Try it: Nothing in the data may be altered; restate all of it exactly.

· · · ·

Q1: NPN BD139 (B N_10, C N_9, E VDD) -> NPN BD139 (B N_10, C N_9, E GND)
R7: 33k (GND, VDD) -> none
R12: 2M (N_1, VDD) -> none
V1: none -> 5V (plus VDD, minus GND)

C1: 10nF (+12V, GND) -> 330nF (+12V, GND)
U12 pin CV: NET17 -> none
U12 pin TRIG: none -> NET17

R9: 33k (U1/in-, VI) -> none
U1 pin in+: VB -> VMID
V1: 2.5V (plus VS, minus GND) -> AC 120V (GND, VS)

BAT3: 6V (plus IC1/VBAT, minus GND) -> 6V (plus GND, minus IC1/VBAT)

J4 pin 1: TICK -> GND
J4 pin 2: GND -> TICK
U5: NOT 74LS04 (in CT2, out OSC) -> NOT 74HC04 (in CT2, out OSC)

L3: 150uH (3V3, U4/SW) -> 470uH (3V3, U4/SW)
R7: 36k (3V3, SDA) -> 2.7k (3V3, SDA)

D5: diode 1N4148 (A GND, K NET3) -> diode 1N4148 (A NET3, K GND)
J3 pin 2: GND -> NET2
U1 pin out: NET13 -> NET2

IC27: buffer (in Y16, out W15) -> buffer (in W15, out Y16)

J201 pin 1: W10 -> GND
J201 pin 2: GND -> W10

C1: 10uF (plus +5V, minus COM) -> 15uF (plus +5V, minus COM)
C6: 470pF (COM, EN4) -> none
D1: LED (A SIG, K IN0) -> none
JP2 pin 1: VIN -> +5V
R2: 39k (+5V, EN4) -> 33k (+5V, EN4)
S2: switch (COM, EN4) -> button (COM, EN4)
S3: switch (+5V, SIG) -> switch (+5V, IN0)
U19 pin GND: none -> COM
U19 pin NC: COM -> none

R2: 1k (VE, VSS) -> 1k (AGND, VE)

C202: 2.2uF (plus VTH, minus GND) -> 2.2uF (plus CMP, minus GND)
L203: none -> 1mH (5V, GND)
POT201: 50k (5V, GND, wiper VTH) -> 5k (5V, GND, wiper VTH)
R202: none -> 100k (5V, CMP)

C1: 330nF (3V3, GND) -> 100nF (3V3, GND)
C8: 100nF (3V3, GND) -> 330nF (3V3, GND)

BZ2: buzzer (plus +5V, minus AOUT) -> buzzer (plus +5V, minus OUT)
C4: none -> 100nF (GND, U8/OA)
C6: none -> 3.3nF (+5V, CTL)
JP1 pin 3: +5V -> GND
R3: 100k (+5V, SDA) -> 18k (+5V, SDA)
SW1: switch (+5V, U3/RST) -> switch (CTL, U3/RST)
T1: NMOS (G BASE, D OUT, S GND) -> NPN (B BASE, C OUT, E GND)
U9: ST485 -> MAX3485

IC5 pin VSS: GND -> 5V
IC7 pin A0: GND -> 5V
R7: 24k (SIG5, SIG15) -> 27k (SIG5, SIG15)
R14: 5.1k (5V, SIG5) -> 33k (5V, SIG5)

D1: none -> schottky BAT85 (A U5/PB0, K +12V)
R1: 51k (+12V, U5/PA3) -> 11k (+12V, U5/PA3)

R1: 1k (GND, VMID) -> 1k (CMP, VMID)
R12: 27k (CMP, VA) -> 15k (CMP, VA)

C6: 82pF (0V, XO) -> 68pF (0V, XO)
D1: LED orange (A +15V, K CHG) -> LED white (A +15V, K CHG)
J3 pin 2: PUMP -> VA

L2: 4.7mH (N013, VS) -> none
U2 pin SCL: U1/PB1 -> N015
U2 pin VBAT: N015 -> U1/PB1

· · · ·

Solution for this problem:
Q1: NPN BD139 (B N_10, C N_9, E VDD) -> NPN BD139 (B N_10, C N_9, E GND)
R7: 33k (GND, VDD) -> none
R12: 2M (N_1, VDD) -> none
V1: none -> 5V (plus VDD, minus GND)

C1: 10nF (+12V, GND) -> 330nF (+12V, GND)
U12 pin CV: NET17 -> none
U12 pin TRIG: none -> NET17

R9: 33k (U1/in-, VI) -> none
U1 pin in+: VB -> VMID
V1: 2.5V (plus VS, minus GND) -> AC 120V (GND, VS)

BAT3: 6V (plus IC1/VBAT, minus GND) -> 6V (plus GND, minus IC1/VBAT)

J4 pin 1: TICK -> GND
J4 pin 2: GND -> TICK
U5: NOT 74LS04 (in CT2, out OSC) -> NOT 74HC04 (in CT2, out OSC)

L3: 150uH (3V3, U4/SW) -> 470uH (3V3, U4/SW)
R7: 36k (3V3, SDA) -> 2.7k (3V3, SDA)

D5: diode 1N4148 (A GND, K NET3) -> diode 1N4148 (A NET3, K GND)
J3 pin 2: GND -> NET2
U1 pin out: NET13 -> NET2

IC27: buffer (in Y16, out W15) -> buffer (in W15, out Y16)

J201 pin 1: W10 -> GND
J201 pin 2: GND -> W10

C1: 10uF (plus +5V, minus COM) -> 15uF (plus +5V, minus COM)
C6: 470pF (COM, EN4) -> none
D1: LED (A SIG, K IN0) -> none
JP2 pin 1: VIN -> +5V
R2: 39k (+5V, EN4) -> 33k (+5V, EN4)
S2: switch (COM, EN4) -> button (COM, EN4)
S3: switch (+5V, SIG) -> switch (+5V, IN0)
U19 pin GND: none -> COM
U19 pin NC: COM -> none

R2: 1k (VE, VSS) -> 1k (AGND, VE)

C202: 2.2uF (plus VTH, minus GND) -> 2.2uF (plus CMP, minus GND)
L203: none -> 1mH (5V, GND)
POT201: 50k (5V, GND, wiper VTH) -> 5k (5V, GND, wiper VTH)
R202: none -> 100k (5V, CMP)

C1: 330nF (3V3, GND) -> 100nF (3V3, GND)
C8: 100nF (3V3, GND) -> 330nF (3V3, GND)

BZ2: buzzer (plus +5V, minus AOUT) -> buzzer (plus +5V, minus OUT)
C4: none -> 100nF (GND, U8/OA)
C6: none -> 3.3nF (+5V, CTL)
JP1 pin 3: +5V -> GND
R3: 100k (+5V, SDA) -> 18k (+5V, SDA)
SW1: switch (+5V, U3/RST) -> switch (CTL, U3/RST)
T1: NMOS (G BASE, D OUT, S GND) -> NPN (B BASE, C OUT, E GND)
U9: ST485 -> MAX3485

IC5 pin VSS: GND -> 5V
IC7 pin A0: GND -> 5V
R7: 24k (SIG5, SIG15) -> 27k (SIG5, SIG15)
R14: 5.1k (5V, SIG5) -> 33k (5V, SIG5)

D1: none -> schottky BAT85 (A U5/PB0, K +12V)
R1: 51k (+12V, U5/PA3) -> 11k (+12V, U5/PA3)

R1: 1k (GND, VMID) -> 1k (CMP, VMID)
R12: 27k (CMP, VA) -> 15k (CMP, VA)

C6: 82pF (0V, XO) -> 68pF (0V, XO)
D1: LED orange (A +15V, K CHG) -> LED white (A +15V, K CHG)
J3 pin 2: PUMP -> VA

L2: 4.7mH (N013, VS) -> none
U2 pin SCL: U1/PB1 -> N015
U2 pin VBAT: N015 -> U1/PB1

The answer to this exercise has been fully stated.